_TASK DIRECTIONS_. What is needed is an exact copy of every line from the one containing "none -> tan brick D11:E11 level 1" through the end of the entries; please set it down without any pictures.

_EXERCISE DATA_.
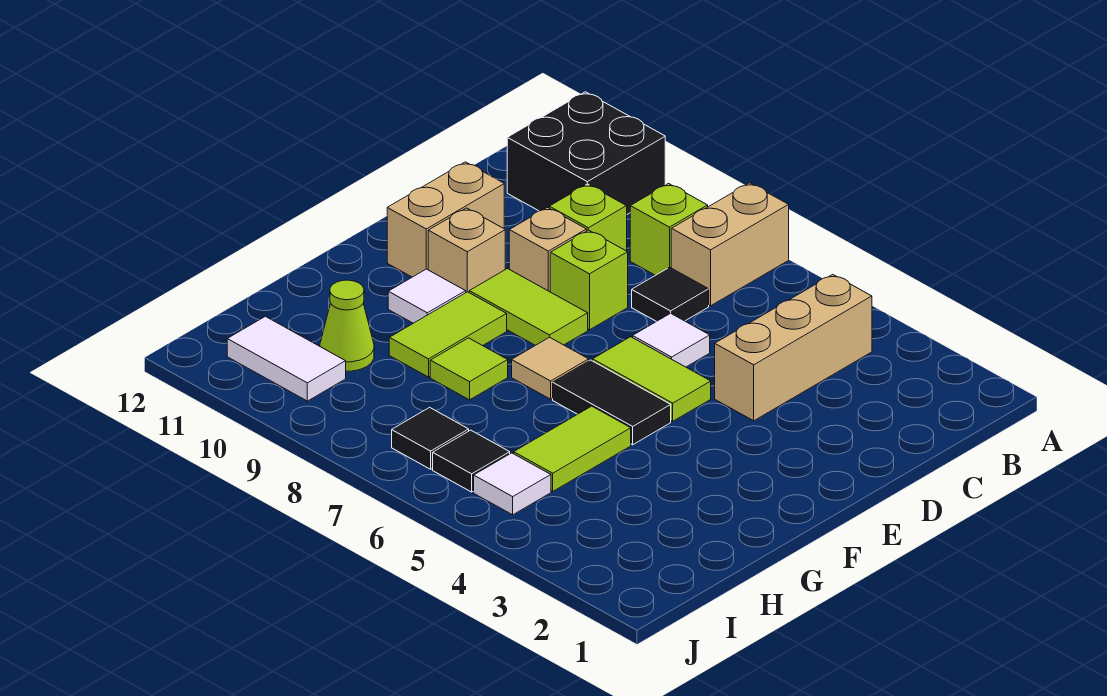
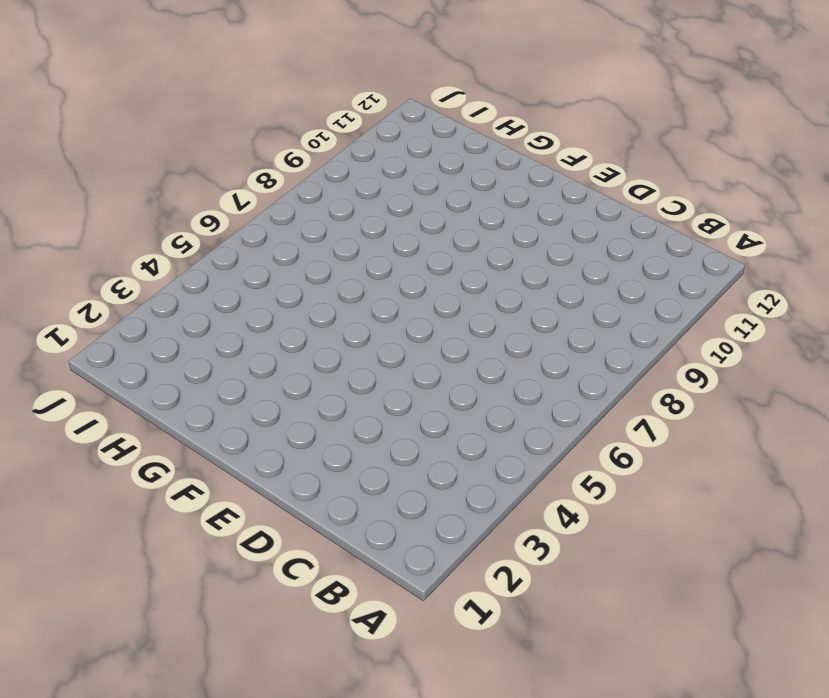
none -> tan brick A7:B7 level 1
none -> black brick A10:B11 level 1
none -> tan brick B4:D4 level 1

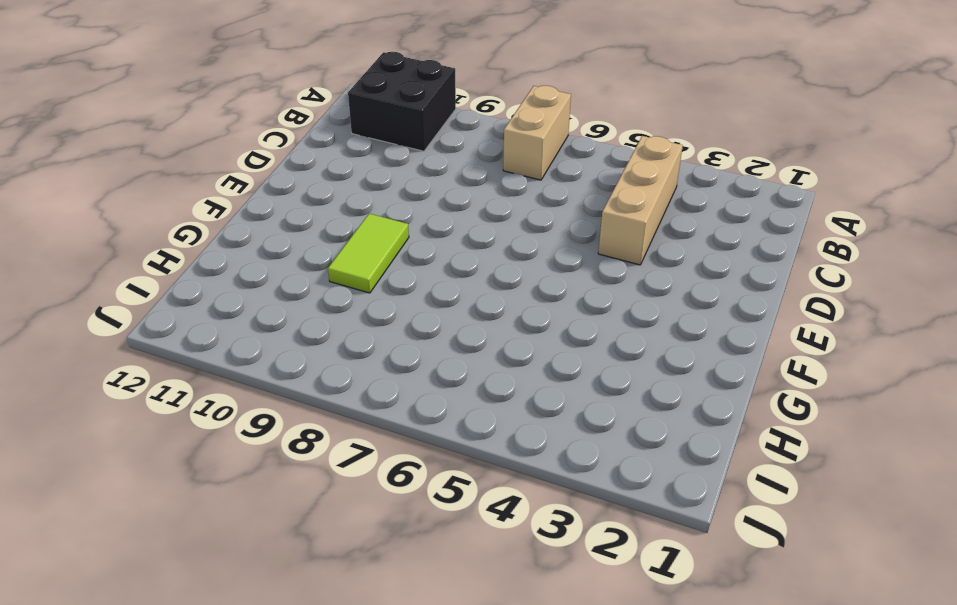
none -> lime brick B8 level 1
none -> black tile C7 level 1
none -> lime brick C9 level 1

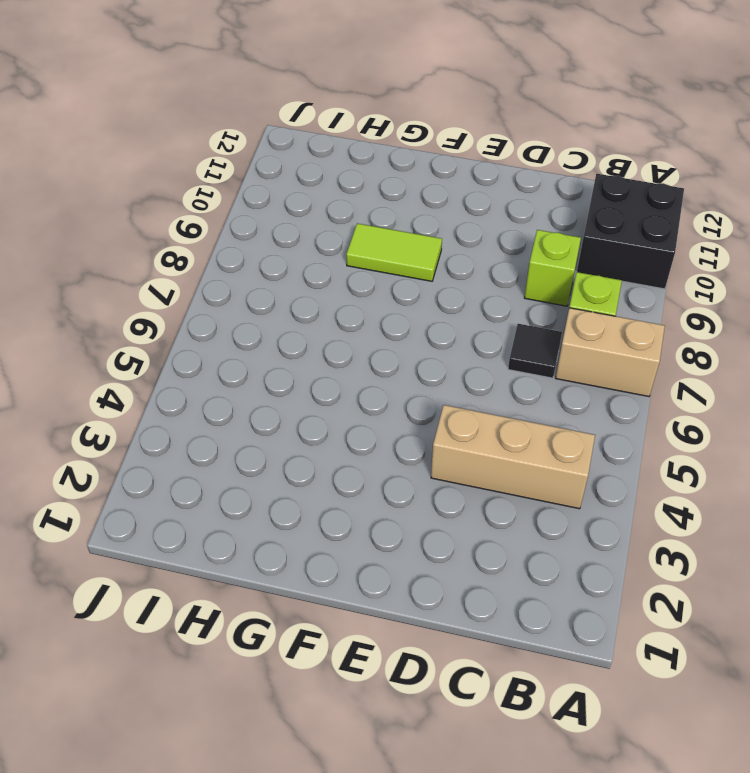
none -> white tile D6 level 1
none -> lime brick D8 level 1
none -> tan brick D9 level 1

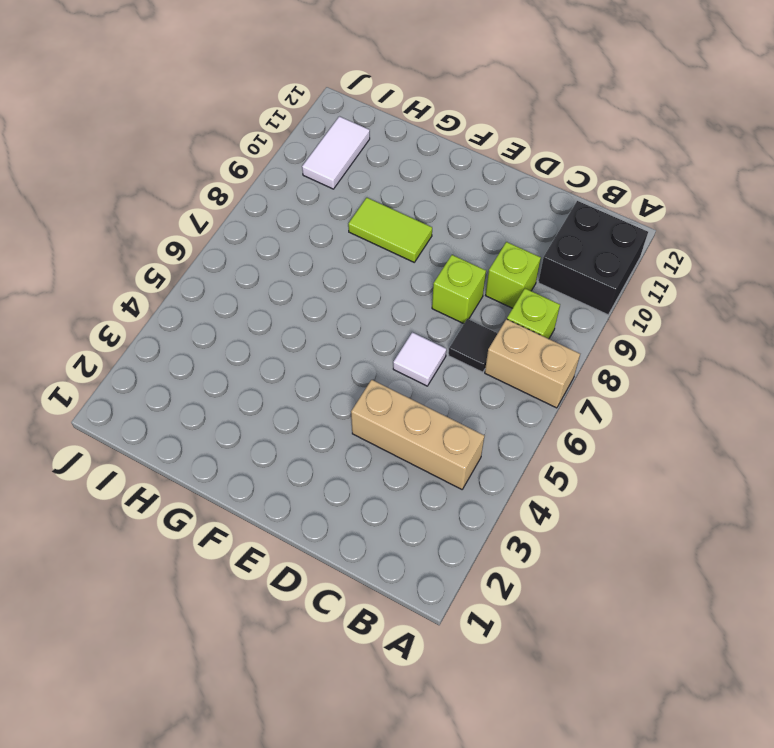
none -> tan brick D9 level 1
none -> tan brick D11:E11 level 1
none -> lime tile E5:E6 level 1

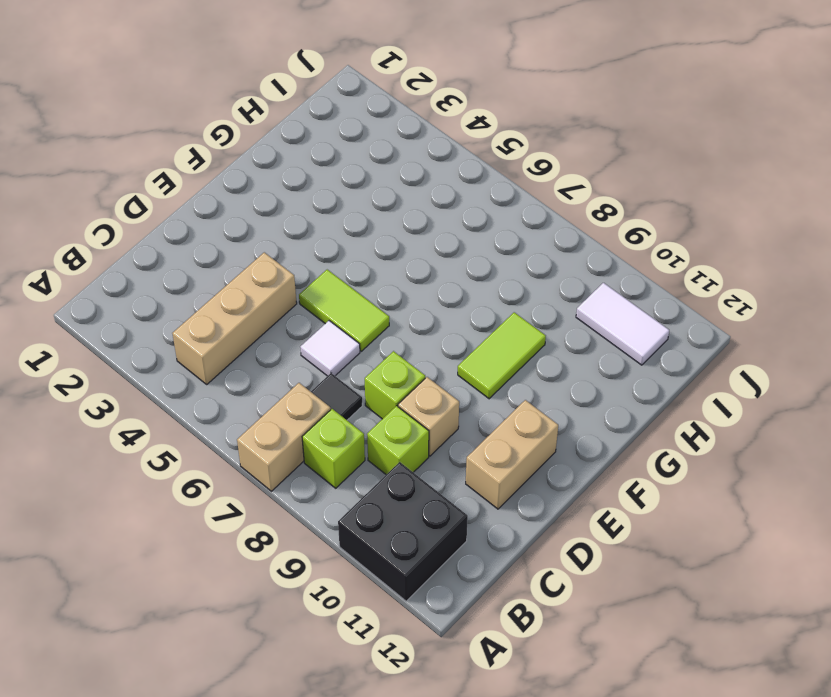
none -> lime tile E8:E9 level 1
none -> tan brick E10 level 1
none -> black tile F5:F6 level 1

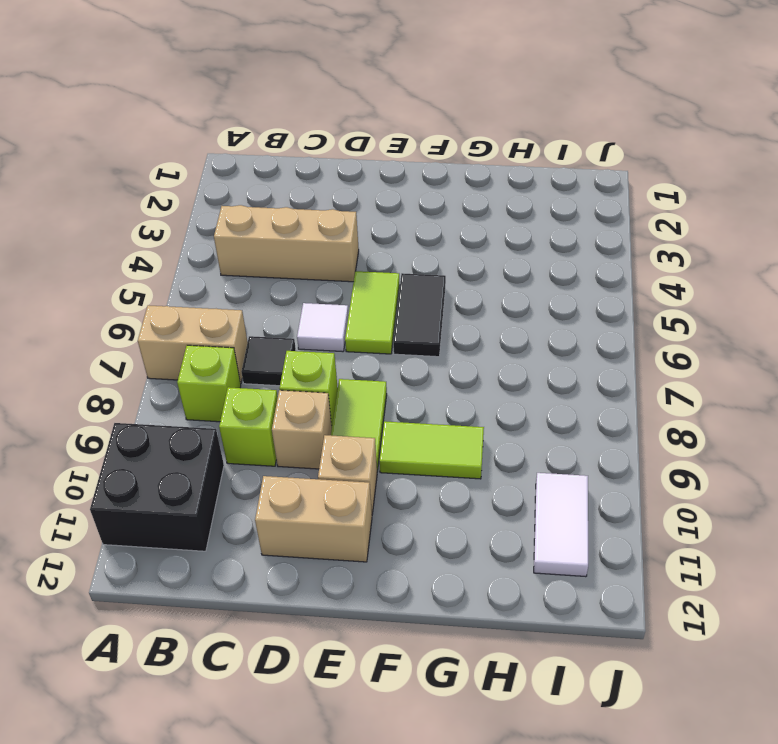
none -> tan tile F7 level 1
none -> white tile F10 level 1
none -> lime tile G5:H5 level 1

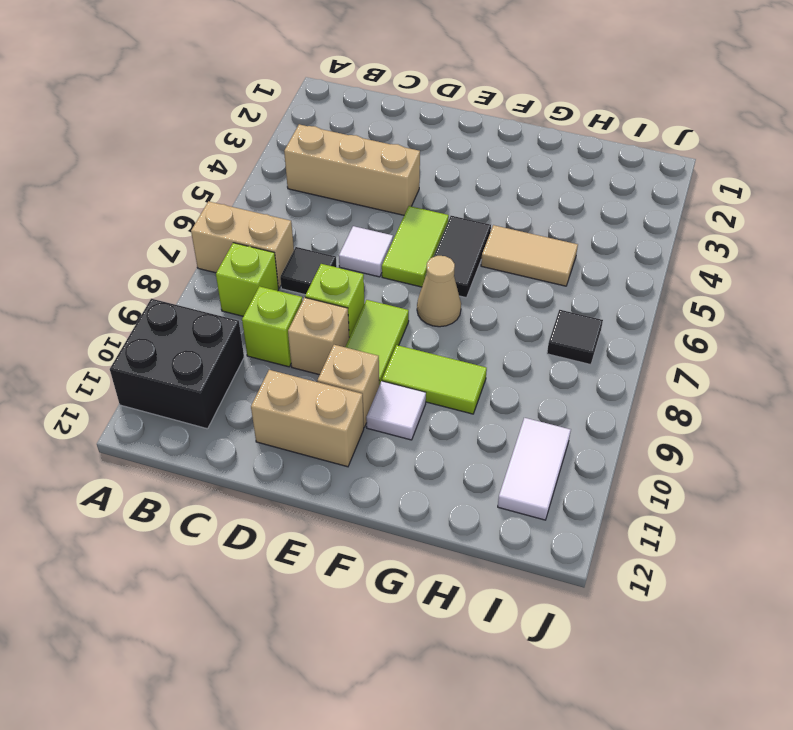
tan cone F7 level 1 -> tan tile F7 level 1
tan tile G5:H5 level 1 -> lime tile G5:H5 level 1
none -> lime tile G8 level 1
none -> lime cone H10 level 1
none -> white tile I5 level 1

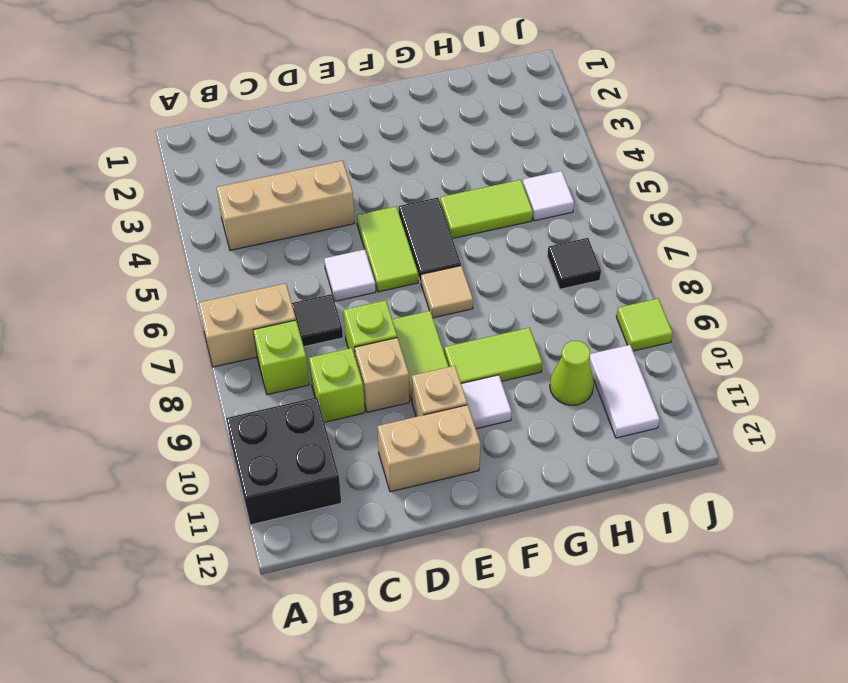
lime tile J9 level 1 -> lime tile G8 level 1
none -> black tile I6 level 1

_RESPONSE AREA_.
none -> tan brick D11:E11 level 1
none -> lime tile E5:E6 level 1

none -> lime tile E8:E9 level 1
none -> tan brick E10 level 1
none -> black tile F5:F6 level 1

none -> tan tile F7 level 1
none -> white tile F10 level 1
none -> lime tile G5:H5 level 1

tan cone F7 level 1 -> tan tile F7 level 1
tan tile G5:H5 level 1 -> lime tile G5:H5 level 1
none -> lime tile G8 level 1
none -> lime cone H10 level 1
none -> white tile I5 level 1

lime tile J9 level 1 -> lime tile G8 level 1
none -> black tile I6 level 1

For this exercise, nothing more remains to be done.